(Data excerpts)
------------------------------------
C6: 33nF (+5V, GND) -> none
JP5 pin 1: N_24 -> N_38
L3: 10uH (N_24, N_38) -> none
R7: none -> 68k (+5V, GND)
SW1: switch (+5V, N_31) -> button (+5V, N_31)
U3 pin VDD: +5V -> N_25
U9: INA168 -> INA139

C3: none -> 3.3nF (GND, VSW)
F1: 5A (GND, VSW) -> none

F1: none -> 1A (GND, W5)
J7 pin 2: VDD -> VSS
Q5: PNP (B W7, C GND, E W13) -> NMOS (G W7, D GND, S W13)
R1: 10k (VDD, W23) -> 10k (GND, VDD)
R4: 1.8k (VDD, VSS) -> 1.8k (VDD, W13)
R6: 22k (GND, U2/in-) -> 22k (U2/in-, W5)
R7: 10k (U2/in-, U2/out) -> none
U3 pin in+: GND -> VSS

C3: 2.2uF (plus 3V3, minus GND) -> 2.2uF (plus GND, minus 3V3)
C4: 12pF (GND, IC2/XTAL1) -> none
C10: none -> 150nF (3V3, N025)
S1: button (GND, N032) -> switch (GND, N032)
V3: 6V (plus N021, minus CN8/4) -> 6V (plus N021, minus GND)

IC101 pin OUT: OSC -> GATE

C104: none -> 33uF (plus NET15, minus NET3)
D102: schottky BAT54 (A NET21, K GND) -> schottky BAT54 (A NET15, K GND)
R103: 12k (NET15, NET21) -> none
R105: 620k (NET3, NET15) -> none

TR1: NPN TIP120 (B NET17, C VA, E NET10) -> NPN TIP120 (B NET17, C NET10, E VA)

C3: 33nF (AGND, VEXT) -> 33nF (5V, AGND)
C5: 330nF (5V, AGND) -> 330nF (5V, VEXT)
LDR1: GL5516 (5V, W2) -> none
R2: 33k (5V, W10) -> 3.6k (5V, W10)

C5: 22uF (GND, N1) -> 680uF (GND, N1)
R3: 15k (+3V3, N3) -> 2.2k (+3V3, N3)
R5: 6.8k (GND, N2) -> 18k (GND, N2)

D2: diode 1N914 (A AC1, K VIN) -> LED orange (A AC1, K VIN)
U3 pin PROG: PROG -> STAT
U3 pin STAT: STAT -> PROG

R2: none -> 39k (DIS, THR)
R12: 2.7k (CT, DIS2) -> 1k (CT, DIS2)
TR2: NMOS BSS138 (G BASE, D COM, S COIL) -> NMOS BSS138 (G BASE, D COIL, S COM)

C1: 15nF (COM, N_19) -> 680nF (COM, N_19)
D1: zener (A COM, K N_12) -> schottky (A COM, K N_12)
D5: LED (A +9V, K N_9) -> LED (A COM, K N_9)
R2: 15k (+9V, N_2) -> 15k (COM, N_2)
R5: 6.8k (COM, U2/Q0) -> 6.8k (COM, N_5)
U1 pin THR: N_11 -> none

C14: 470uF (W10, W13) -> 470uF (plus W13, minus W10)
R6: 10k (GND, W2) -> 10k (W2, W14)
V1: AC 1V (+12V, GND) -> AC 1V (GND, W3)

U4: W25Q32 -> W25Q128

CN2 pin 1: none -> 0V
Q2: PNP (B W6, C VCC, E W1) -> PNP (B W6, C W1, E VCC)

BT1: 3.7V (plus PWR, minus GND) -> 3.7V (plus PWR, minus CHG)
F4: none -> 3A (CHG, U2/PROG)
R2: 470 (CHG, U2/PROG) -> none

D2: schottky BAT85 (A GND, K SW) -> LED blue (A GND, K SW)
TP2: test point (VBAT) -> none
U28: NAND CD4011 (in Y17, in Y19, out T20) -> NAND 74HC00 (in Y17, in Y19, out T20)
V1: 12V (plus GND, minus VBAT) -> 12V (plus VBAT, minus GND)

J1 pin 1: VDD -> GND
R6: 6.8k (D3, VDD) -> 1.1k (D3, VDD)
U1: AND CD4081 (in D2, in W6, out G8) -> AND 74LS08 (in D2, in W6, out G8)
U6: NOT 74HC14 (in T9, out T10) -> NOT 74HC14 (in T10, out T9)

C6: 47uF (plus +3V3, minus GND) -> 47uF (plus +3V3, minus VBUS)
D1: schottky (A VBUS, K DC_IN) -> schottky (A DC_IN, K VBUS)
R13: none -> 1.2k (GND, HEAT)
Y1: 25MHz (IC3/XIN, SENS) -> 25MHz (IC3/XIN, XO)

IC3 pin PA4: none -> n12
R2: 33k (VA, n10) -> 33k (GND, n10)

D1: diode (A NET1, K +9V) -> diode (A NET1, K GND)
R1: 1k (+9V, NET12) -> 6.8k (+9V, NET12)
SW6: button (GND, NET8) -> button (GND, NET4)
------------------------------------
Your instructions >> For this task, write out exactly the lines of the entries above, starting at the line with "C14: 470uF (W10, W13)" and ending at the line with "R6: 6.8k (D3, VDD) -> 1.1k (D3, VDD)", both included, and no others.

Answer >>
C14: 470uF (W10, W13) -> 470uF (plus W13, minus W10)
R6: 10k (GND, W2) -> 10k (W2, W14)
V1: AC 1V (+12V, GND) -> AC 1V (GND, W3)

U4: W25Q32 -> W25Q128

CN2 pin 1: none -> 0V
Q2: PNP (B W6, C VCC, E W1) -> PNP (B W6, C W1, E VCC)

BT1: 3.7V (plus PWR, minus GND) -> 3.7V (plus PWR, minus CHG)
F4: none -> 3A (CHG, U2/PROG)
R2: 470 (CHG, U2/PROG) -> none

D2: schottky BAT85 (A GND, K SW) -> LED blue (A GND, K SW)
TP2: test point (VBAT) -> none
U28: NAND CD4011 (in Y17, in Y19, out T20) -> NAND 74HC00 (in Y17, in Y19, out T20)
V1: 12V (plus GND, minus VBAT) -> 12V (plus VBAT, minus GND)

J1 pin 1: VDD -> GND
R6: 6.8k (D3, VDD) -> 1.1k (D3, VDD)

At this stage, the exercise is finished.